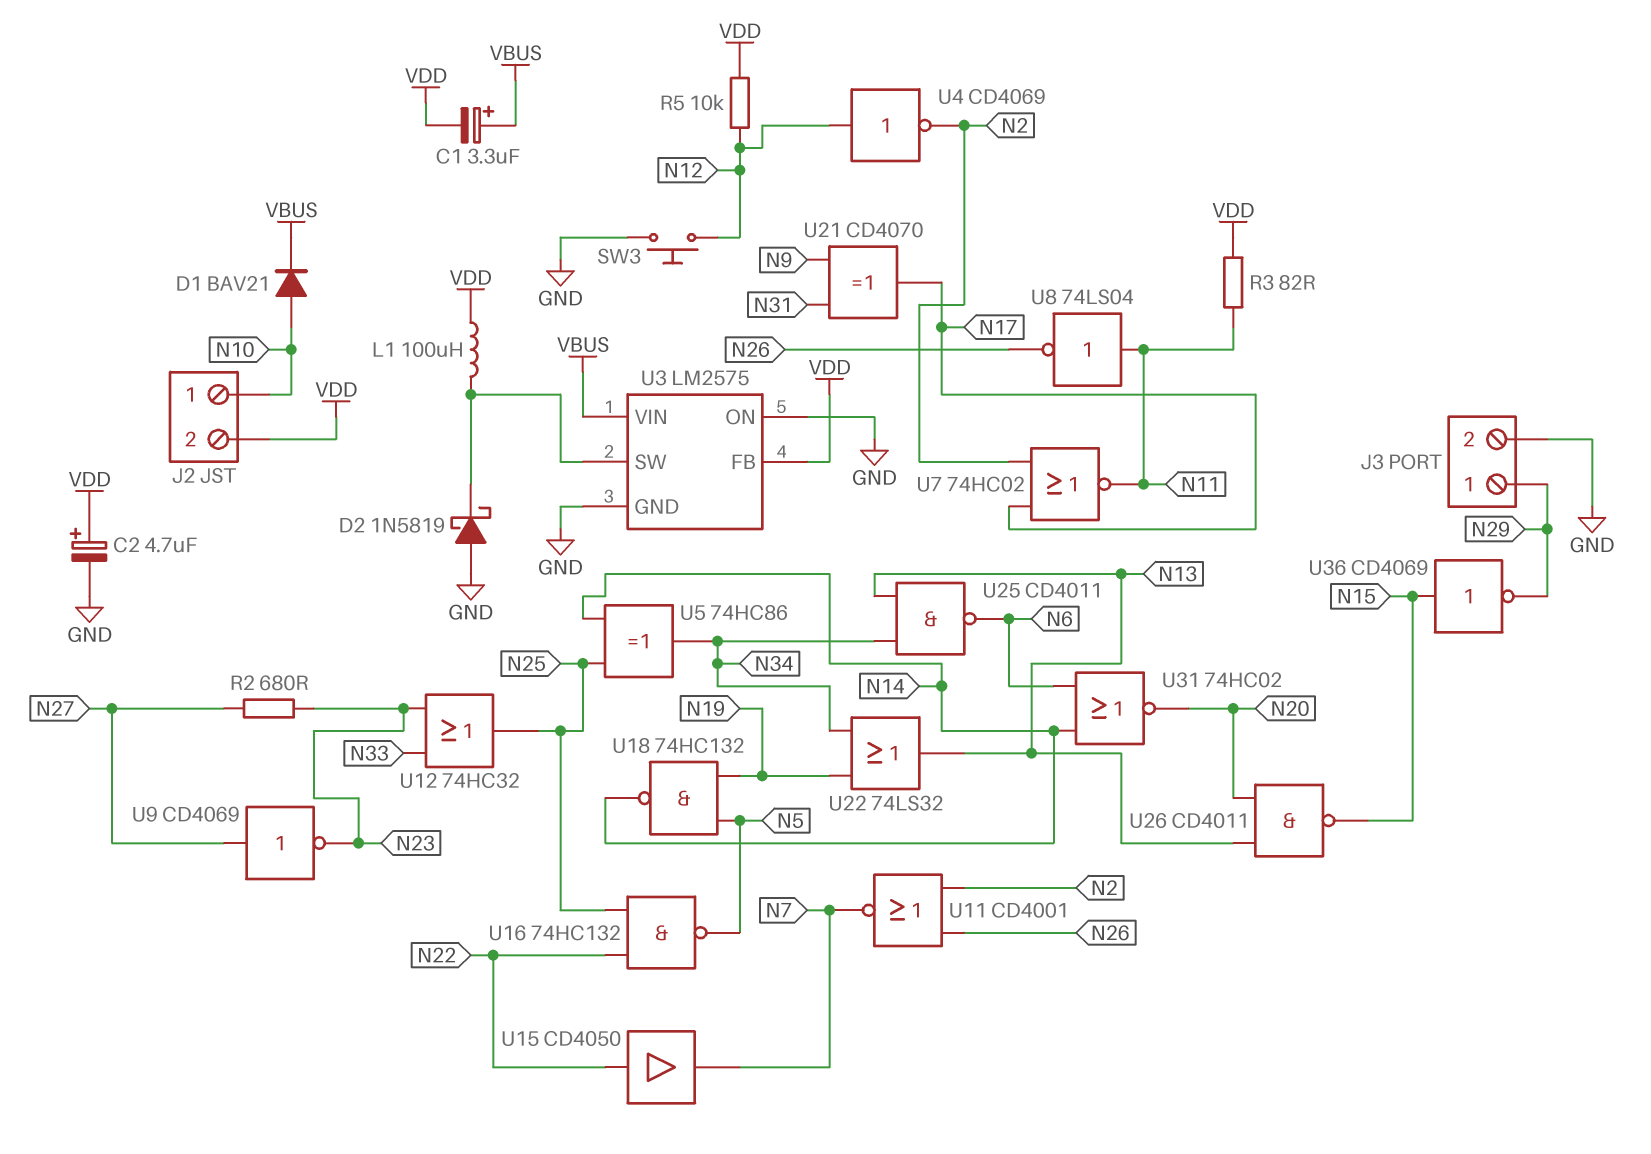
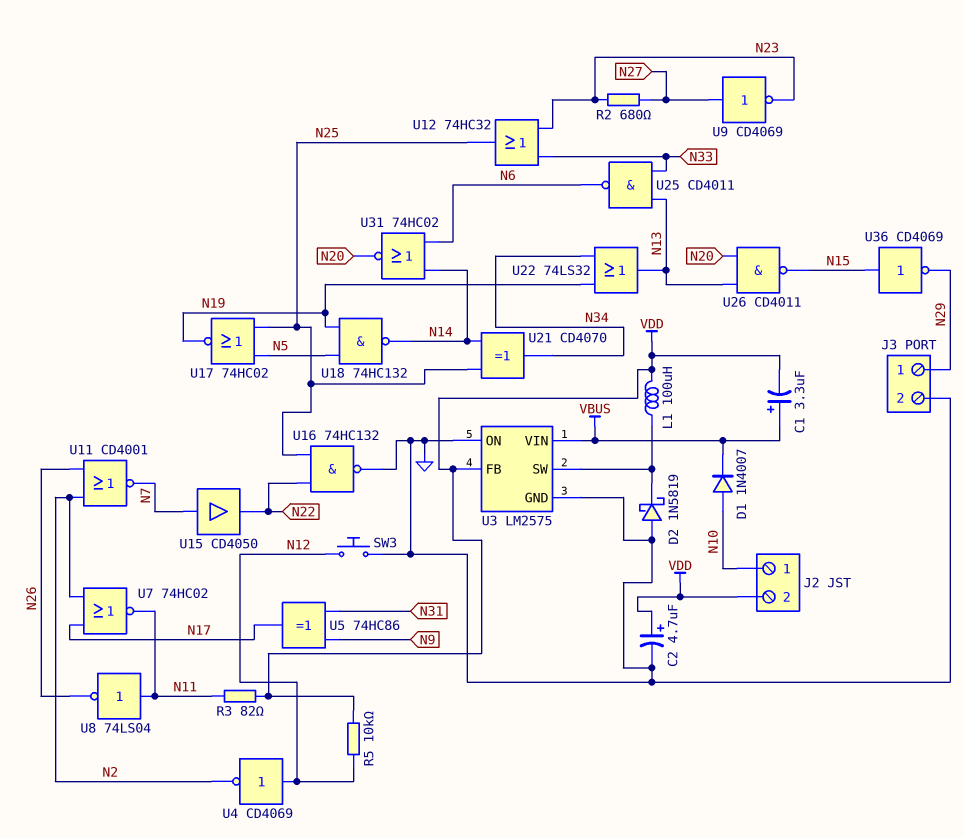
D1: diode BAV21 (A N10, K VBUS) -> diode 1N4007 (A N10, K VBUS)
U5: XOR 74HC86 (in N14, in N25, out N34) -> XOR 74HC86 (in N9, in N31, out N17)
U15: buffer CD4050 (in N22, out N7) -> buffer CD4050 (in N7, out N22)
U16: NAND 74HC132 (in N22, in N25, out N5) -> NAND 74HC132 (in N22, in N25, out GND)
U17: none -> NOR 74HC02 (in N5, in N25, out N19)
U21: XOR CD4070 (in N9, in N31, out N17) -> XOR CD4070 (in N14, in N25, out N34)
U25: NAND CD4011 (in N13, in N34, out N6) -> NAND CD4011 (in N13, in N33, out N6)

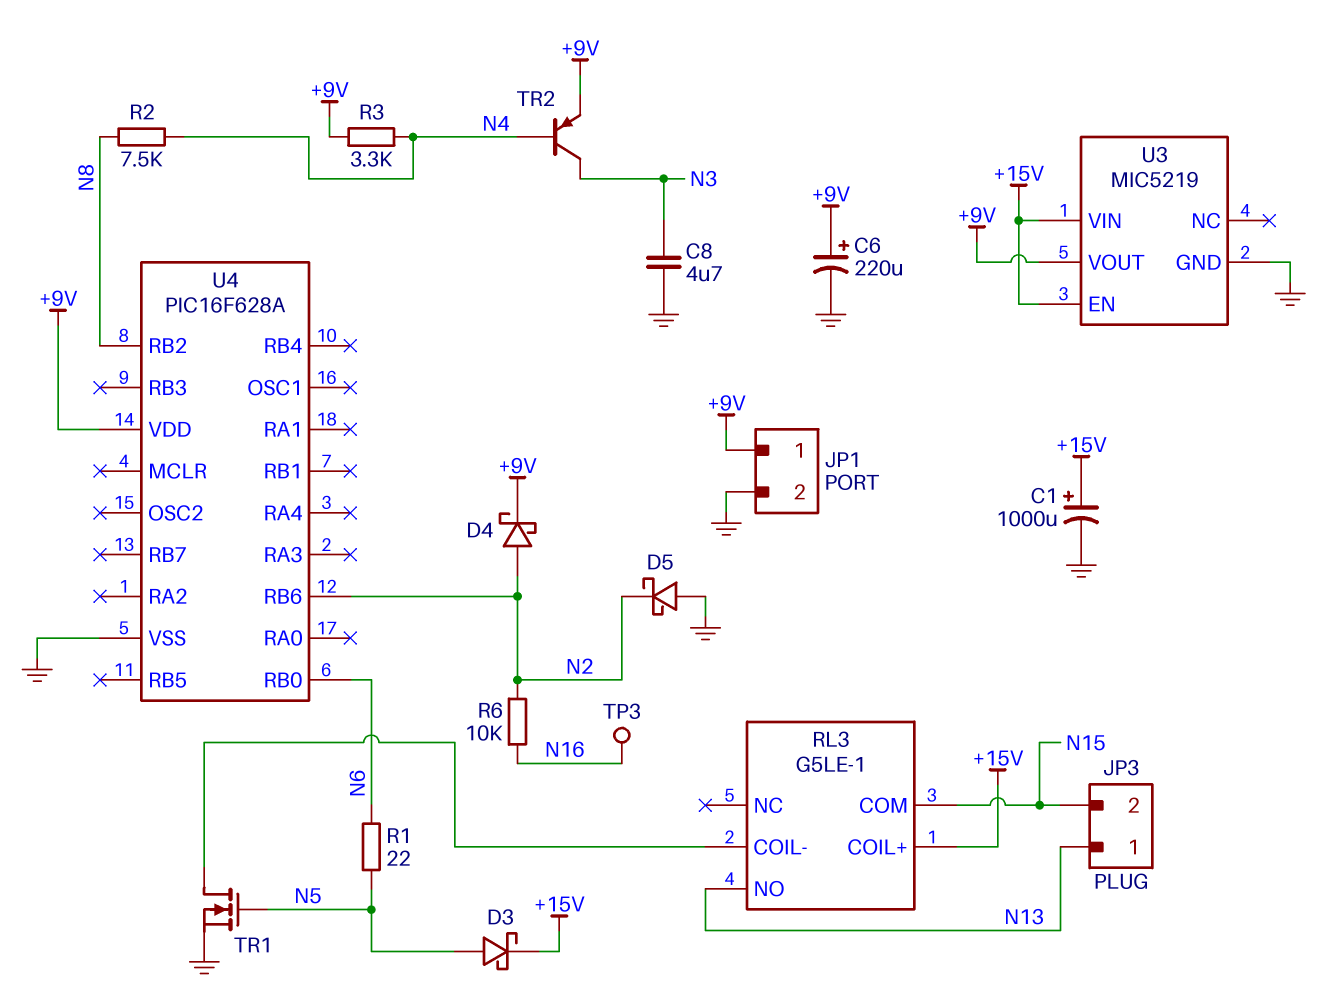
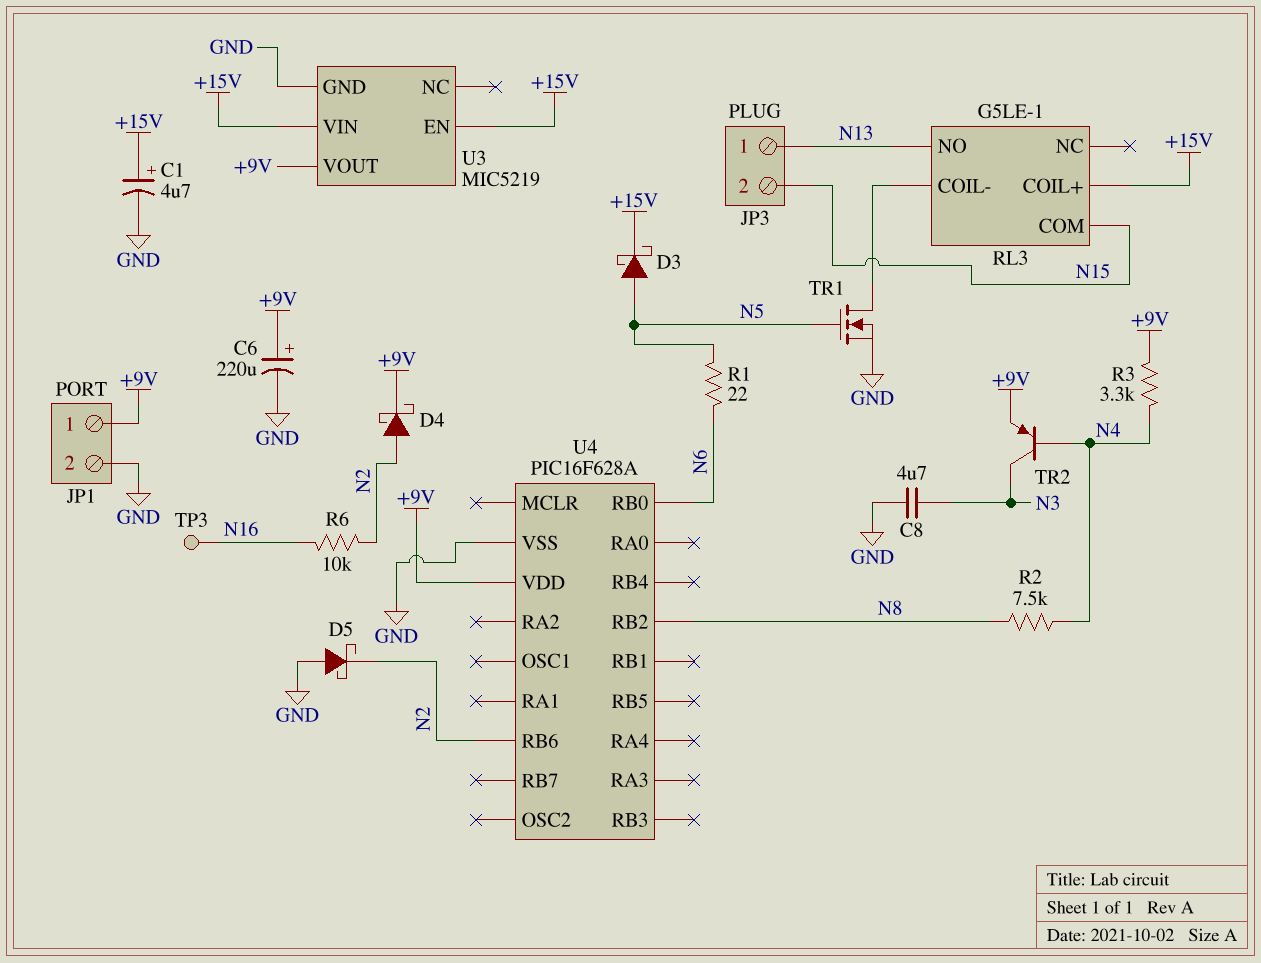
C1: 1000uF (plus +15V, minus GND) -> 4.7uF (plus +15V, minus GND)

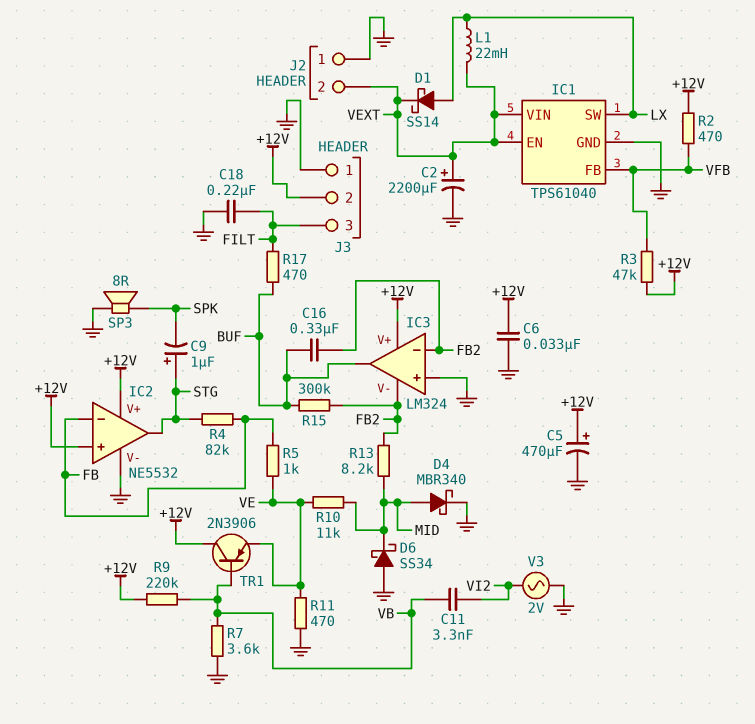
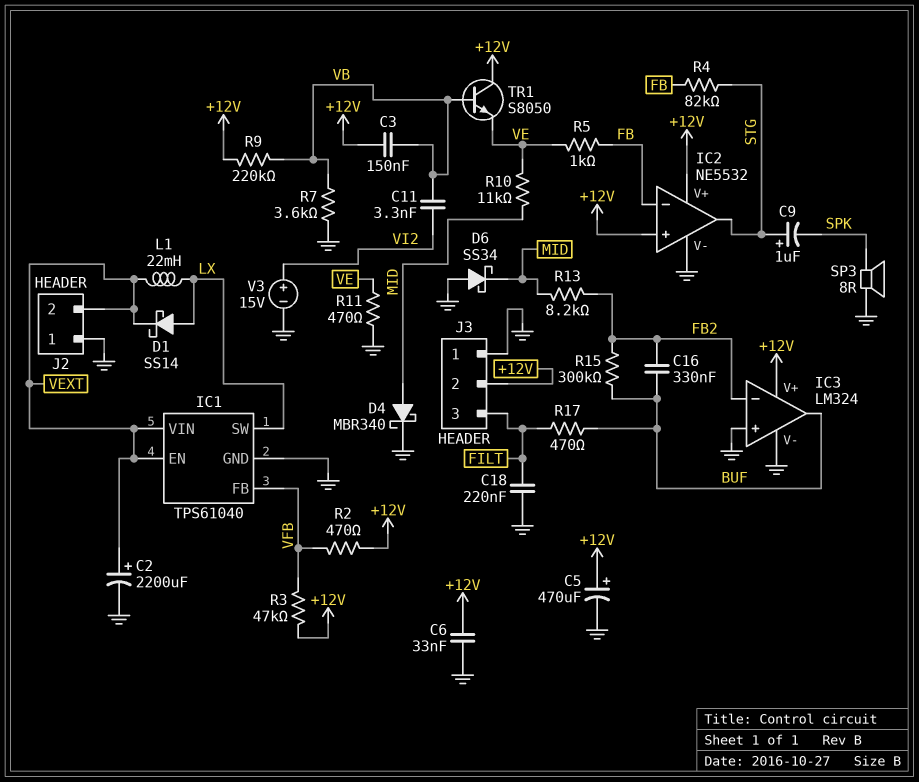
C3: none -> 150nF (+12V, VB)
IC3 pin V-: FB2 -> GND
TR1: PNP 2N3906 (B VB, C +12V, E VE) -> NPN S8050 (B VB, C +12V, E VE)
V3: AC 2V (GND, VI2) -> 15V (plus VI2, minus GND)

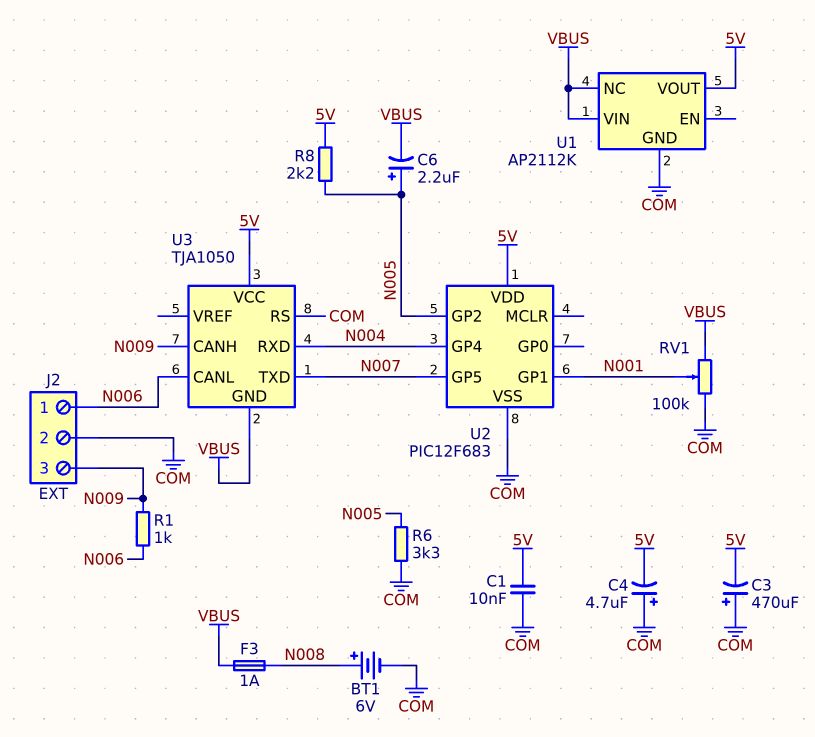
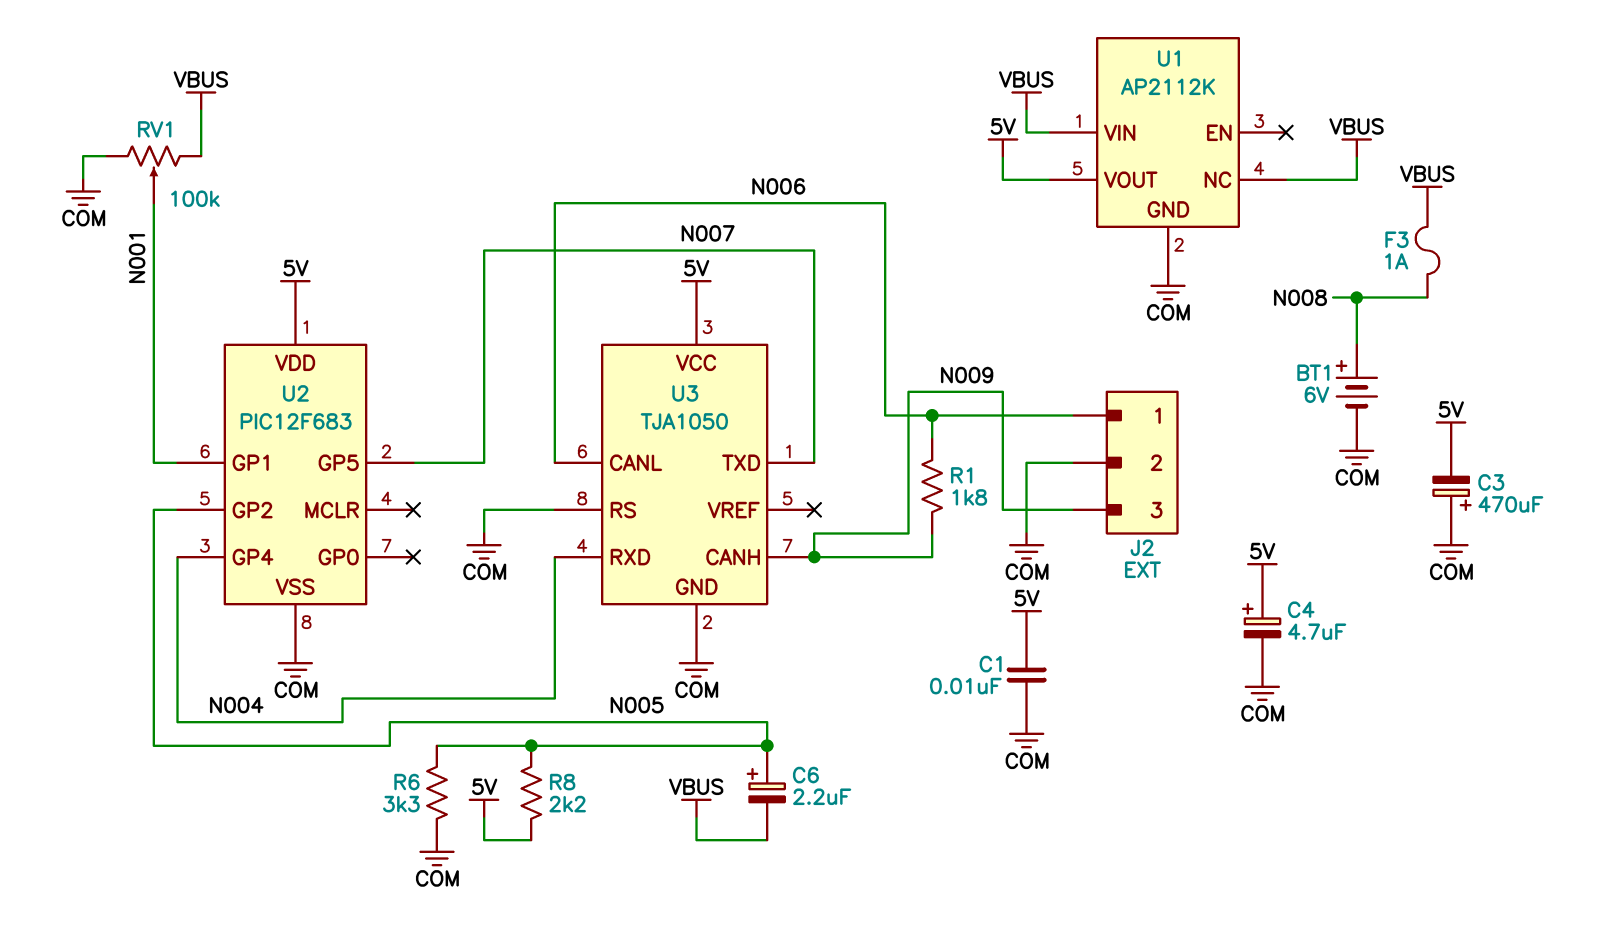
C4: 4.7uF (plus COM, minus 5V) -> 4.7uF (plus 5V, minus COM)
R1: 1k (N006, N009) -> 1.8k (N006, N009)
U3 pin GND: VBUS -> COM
========================================================================
▶ _Your assignment_: Some lines of the data may hold the word "VBUS". Say how many do, with nothing else.

▶ _Answer to the exercise_: 2